**Your objective:**
Which lines of the entries below contain the string "marrón"? Copy each one.

━━━ Material provided ━━━

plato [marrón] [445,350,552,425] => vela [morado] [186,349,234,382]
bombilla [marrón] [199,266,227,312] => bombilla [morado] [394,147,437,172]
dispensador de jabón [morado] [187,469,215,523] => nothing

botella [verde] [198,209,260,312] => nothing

━━━
━━━ Material provided ━━━

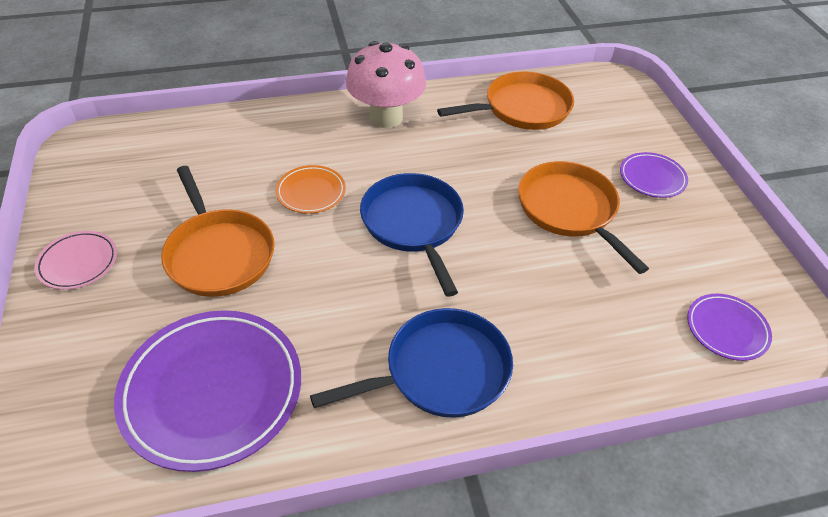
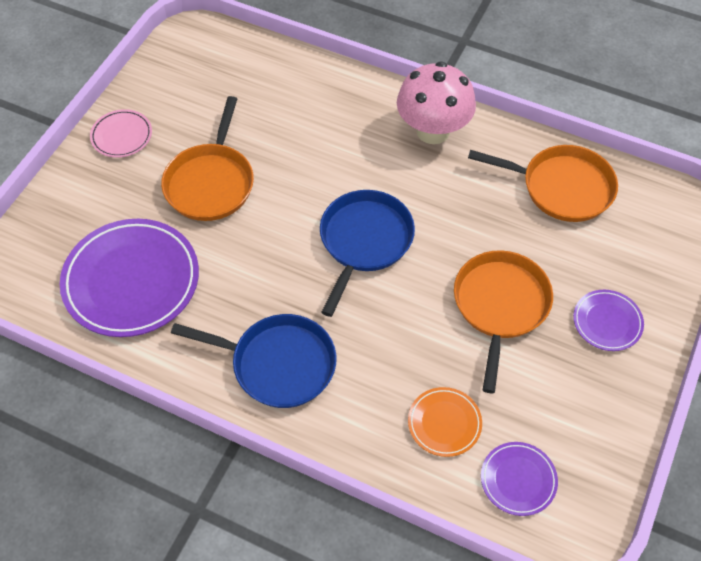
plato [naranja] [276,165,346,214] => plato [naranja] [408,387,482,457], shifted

━━━

**Output for this exercise:**
plato [marrón] [445,350,552,425] => vela [morado] [186,349,234,382]
bombilla [marrón] [199,266,227,312] => bombilla [morado] [394,147,437,172]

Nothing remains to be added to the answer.